The whole listing below is to be copied exactly, with every picture left out.

BEGIN Material shown

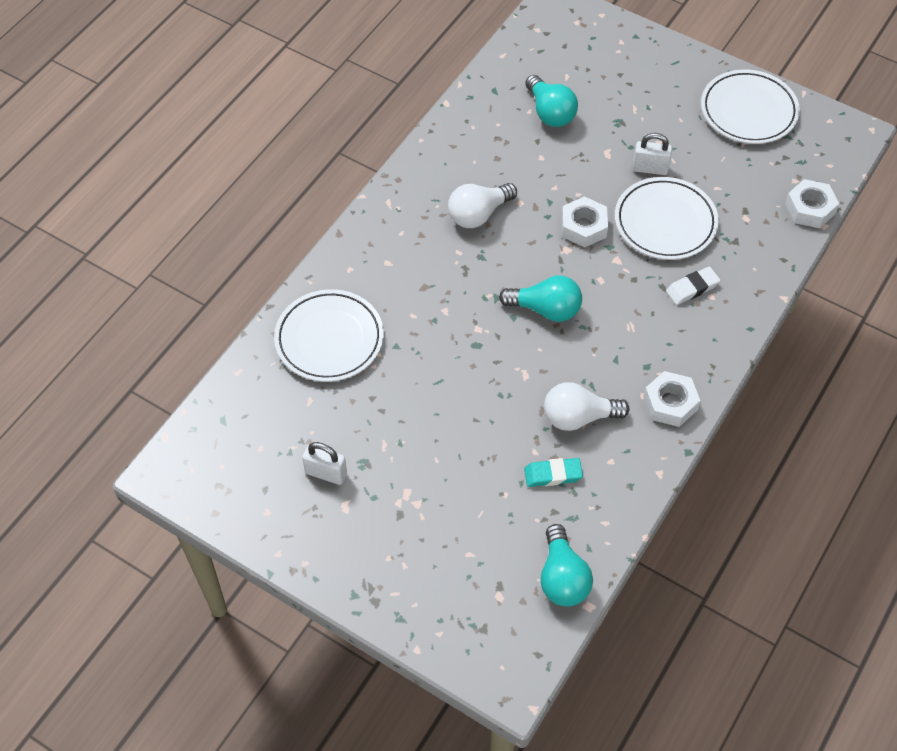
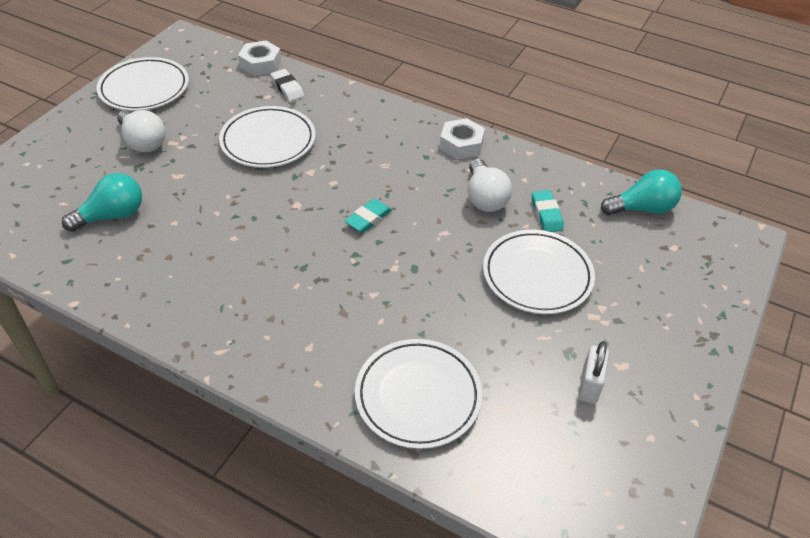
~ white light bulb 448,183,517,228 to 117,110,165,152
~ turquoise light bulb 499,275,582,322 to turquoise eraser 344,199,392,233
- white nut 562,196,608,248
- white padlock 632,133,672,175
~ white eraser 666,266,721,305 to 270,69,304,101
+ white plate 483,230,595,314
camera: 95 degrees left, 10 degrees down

END Material shown

## Worked solution
~ white light bulb 448,183,517,228 to 117,110,165,152
~ turquoise light bulb 499,275,582,322 to turquoise eraser 344,199,392,233
- white nut 562,196,608,248
- white padlock 632,133,672,175
~ white eraser 666,266,721,305 to 270,69,304,101
+ white plate 483,230,595,314
camera: 95 degrees left, 10 degrees down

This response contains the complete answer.